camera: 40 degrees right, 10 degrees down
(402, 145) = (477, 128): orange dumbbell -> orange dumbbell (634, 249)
- - - - -
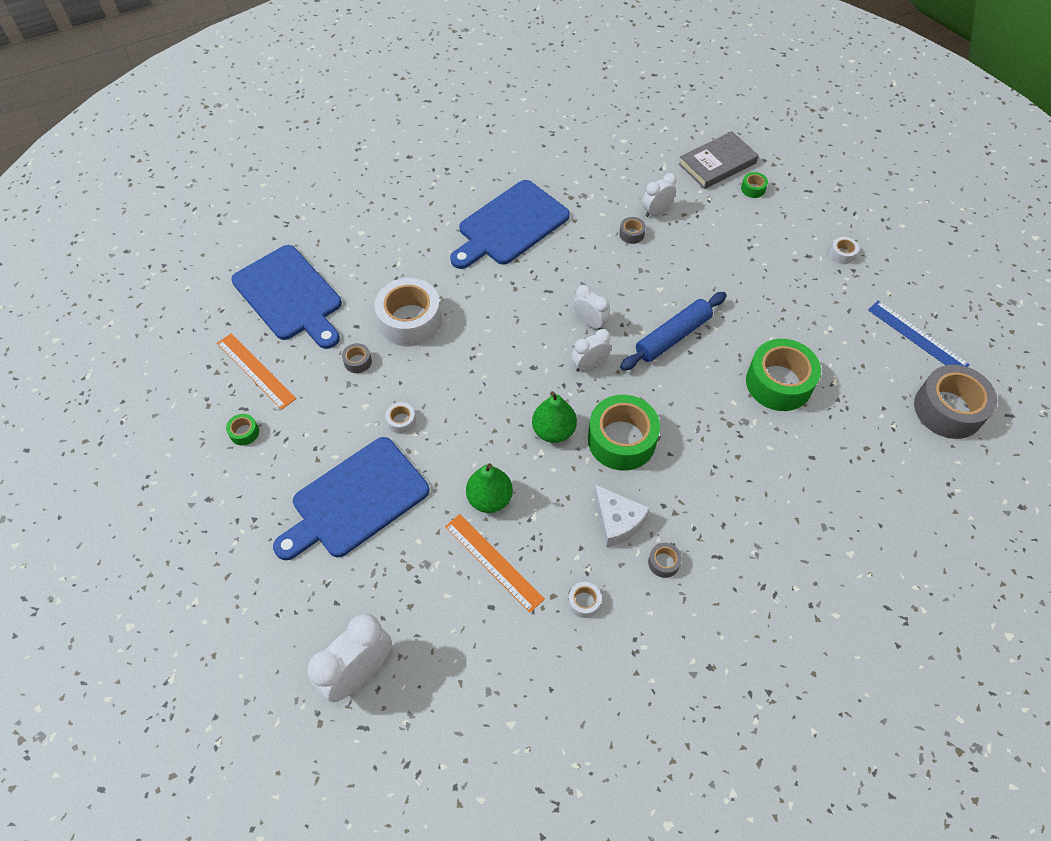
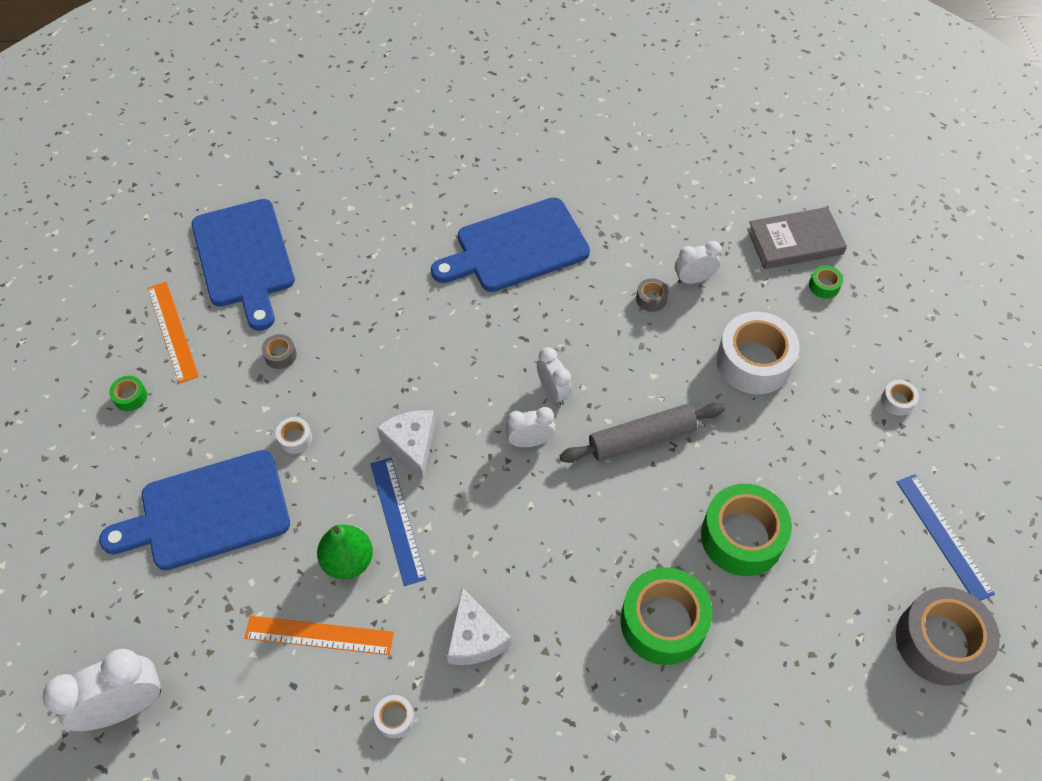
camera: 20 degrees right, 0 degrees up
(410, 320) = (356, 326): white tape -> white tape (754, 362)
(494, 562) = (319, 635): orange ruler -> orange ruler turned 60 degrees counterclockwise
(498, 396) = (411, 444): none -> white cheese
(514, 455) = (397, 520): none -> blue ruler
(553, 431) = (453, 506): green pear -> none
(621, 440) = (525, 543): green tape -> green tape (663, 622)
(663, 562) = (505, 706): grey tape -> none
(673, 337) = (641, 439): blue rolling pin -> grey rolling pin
- - - - -
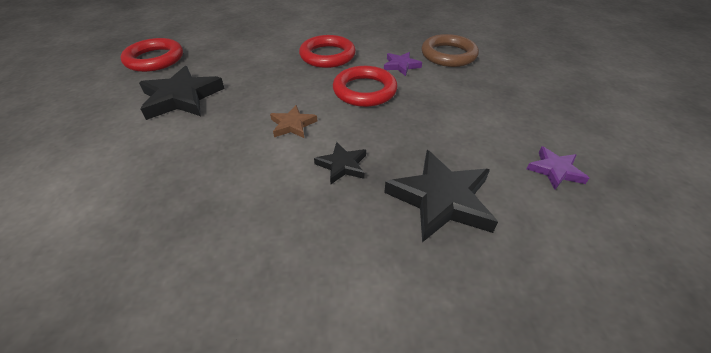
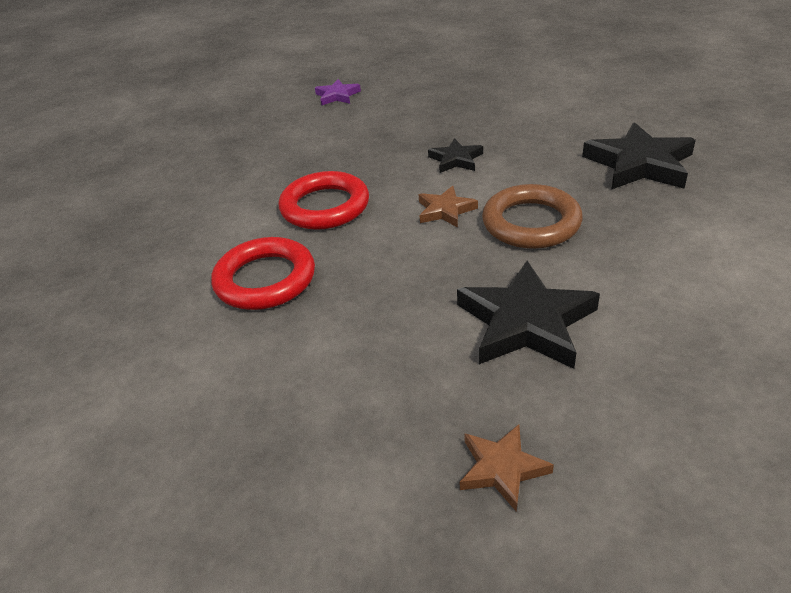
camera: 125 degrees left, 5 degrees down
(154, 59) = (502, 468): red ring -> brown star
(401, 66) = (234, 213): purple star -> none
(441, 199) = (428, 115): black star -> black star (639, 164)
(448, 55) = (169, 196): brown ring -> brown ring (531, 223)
- - - - -
Task goal: Filter the lines above, keeping each one that contains the string "down".

Your response:
camera: 40 degrees right, 10 degrees down
camera: 125 degrees left, 5 degrees down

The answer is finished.